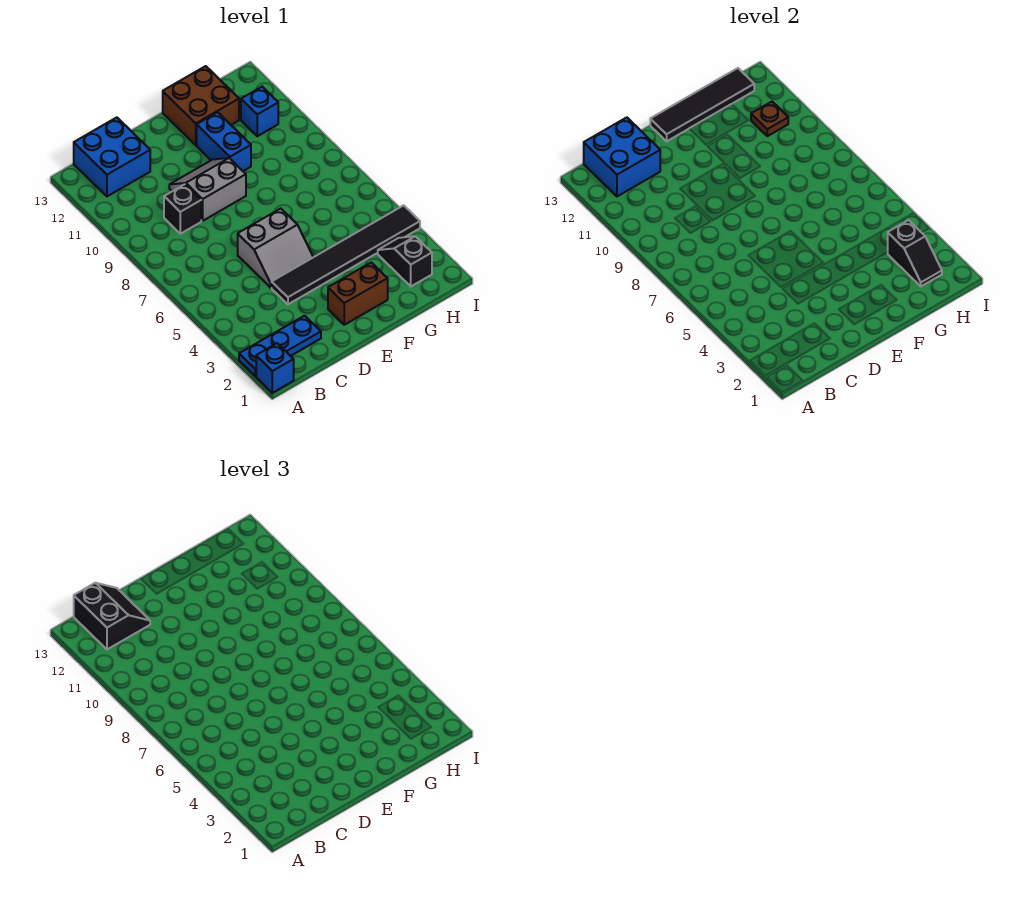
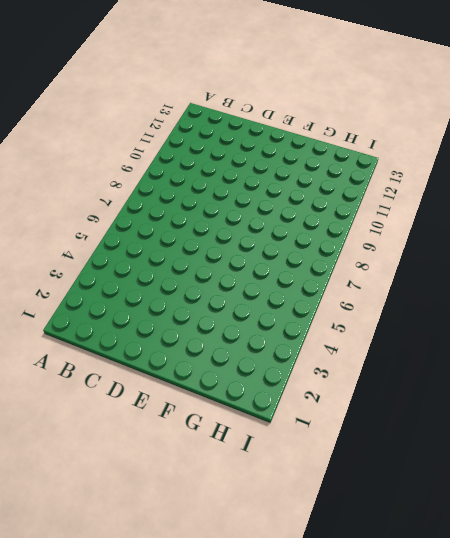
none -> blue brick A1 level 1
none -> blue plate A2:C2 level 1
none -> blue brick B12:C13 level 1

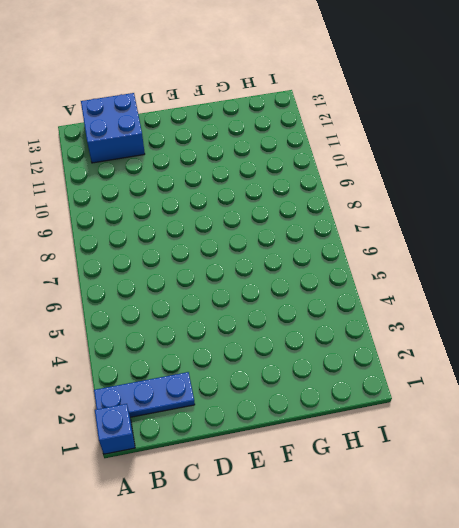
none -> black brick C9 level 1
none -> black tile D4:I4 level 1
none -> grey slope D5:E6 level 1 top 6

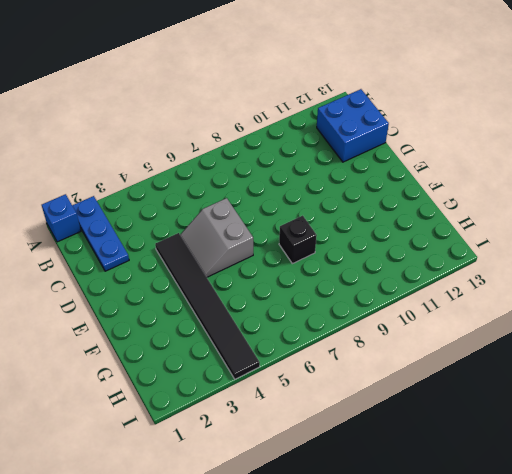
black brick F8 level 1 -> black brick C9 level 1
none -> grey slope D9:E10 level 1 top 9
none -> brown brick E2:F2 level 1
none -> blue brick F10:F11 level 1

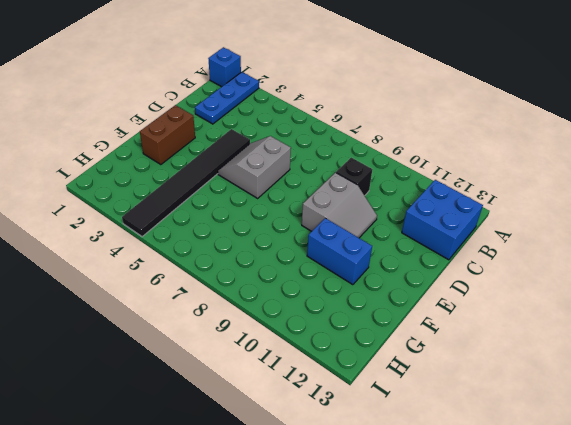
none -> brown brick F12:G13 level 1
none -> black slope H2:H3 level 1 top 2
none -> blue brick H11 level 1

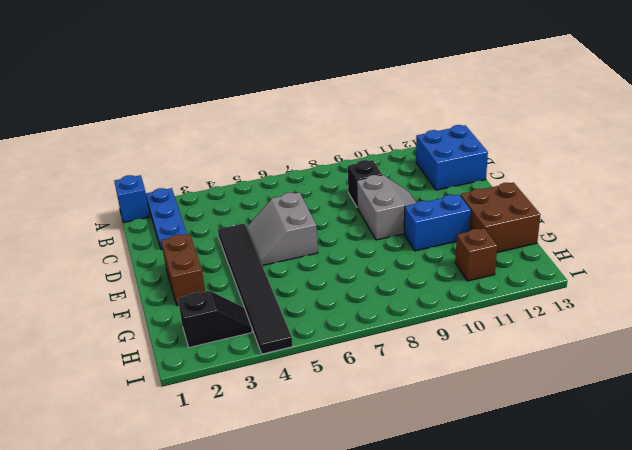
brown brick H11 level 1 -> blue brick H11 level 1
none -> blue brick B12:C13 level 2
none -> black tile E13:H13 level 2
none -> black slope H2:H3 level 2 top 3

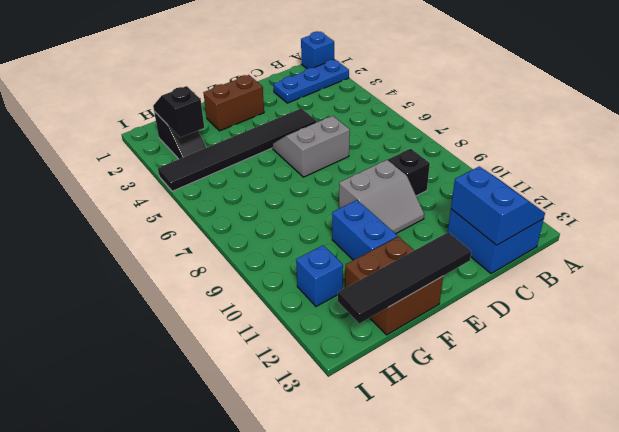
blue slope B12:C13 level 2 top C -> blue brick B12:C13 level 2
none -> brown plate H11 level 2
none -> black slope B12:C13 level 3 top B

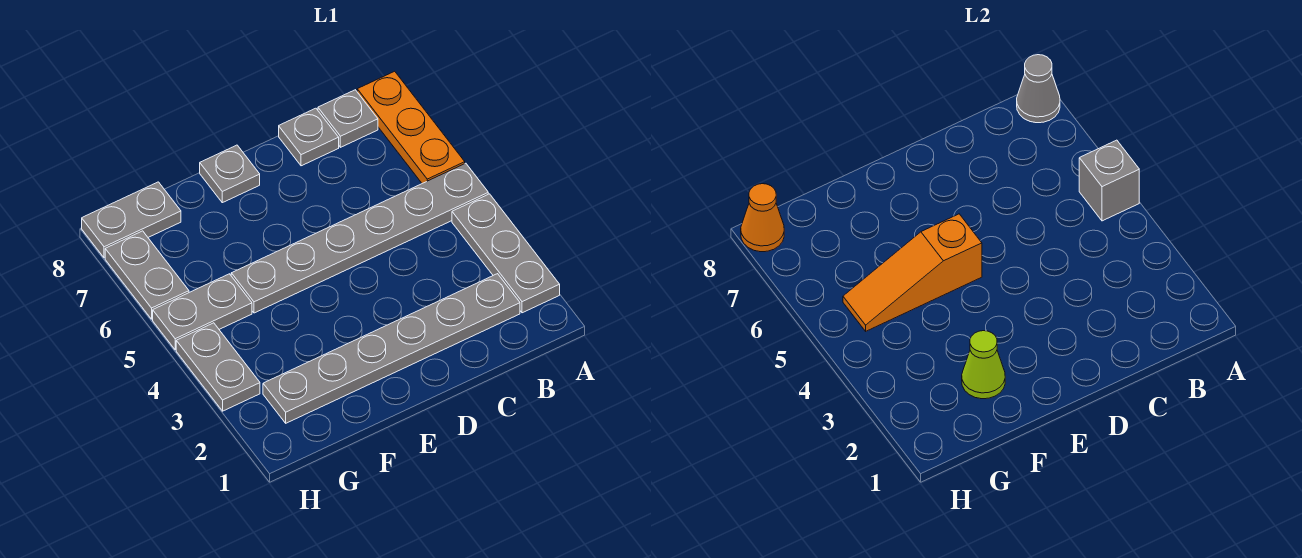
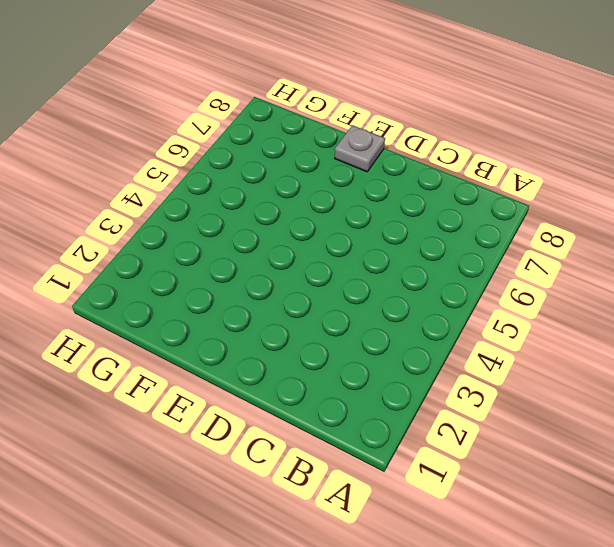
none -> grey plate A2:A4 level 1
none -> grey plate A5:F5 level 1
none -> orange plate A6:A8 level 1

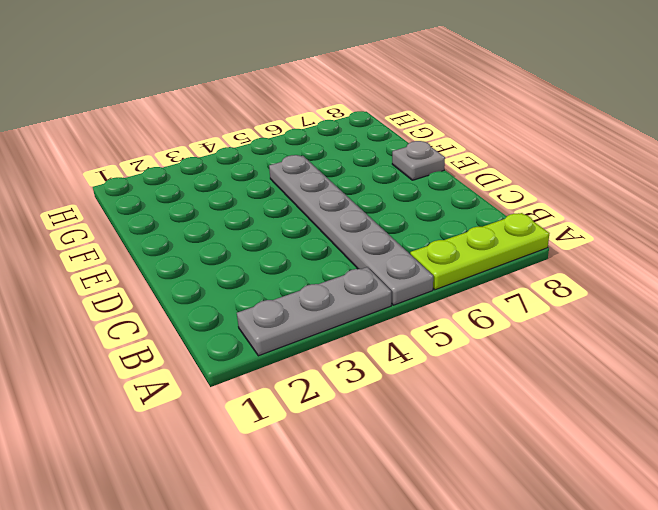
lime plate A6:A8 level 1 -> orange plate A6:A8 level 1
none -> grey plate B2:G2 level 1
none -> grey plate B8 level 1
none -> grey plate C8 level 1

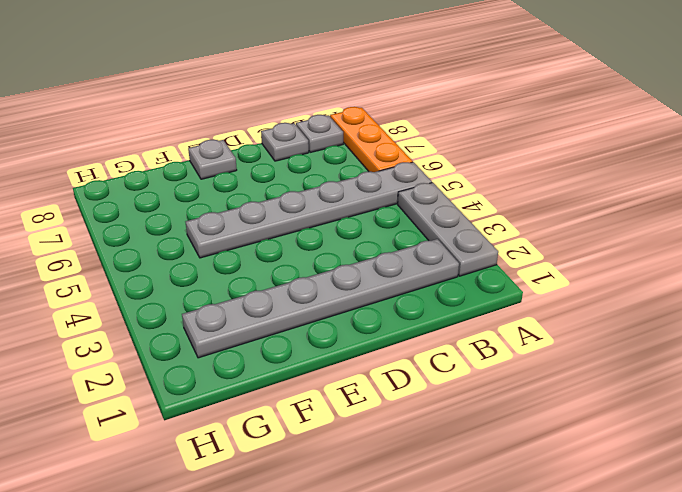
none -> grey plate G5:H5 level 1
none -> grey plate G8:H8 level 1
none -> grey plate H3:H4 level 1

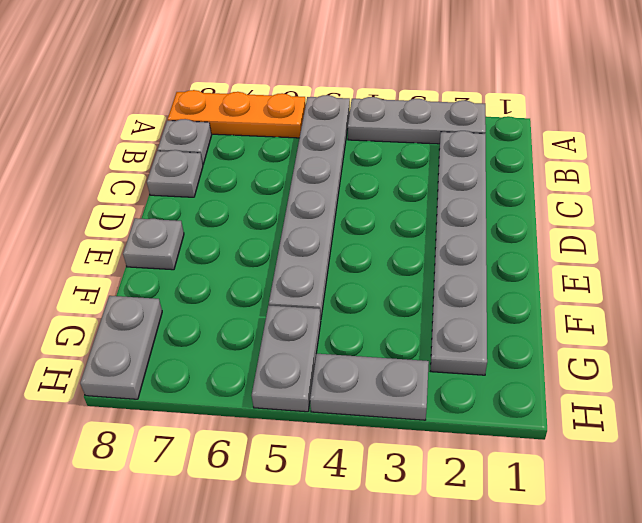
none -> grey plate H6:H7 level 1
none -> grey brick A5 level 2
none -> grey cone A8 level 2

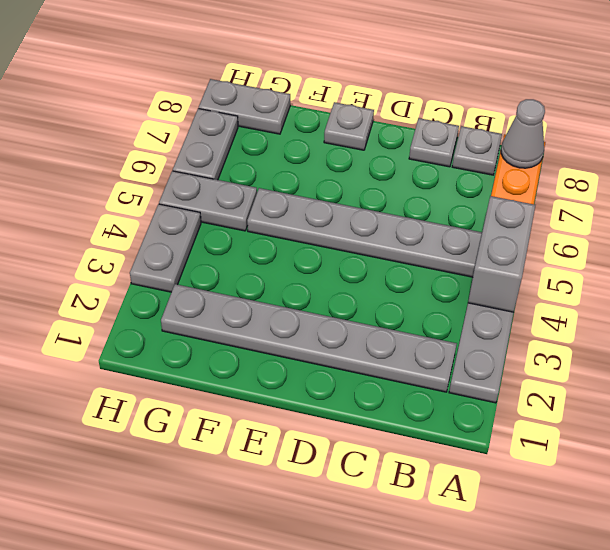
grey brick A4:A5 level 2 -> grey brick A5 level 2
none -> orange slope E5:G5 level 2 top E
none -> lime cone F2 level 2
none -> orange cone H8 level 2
━━━
● Exercise
Exactly as written, set down the lines from the line holding "none -> grey plate H6:H7 level 1" to the last line of the data, both ends included, pictures excluded.

● Your solution
none -> grey plate H6:H7 level 1
none -> grey brick A5 level 2
none -> grey cone A8 level 2

grey brick A4:A5 level 2 -> grey brick A5 level 2
none -> orange slope E5:G5 level 2 top E
none -> lime cone F2 level 2
none -> orange cone H8 level 2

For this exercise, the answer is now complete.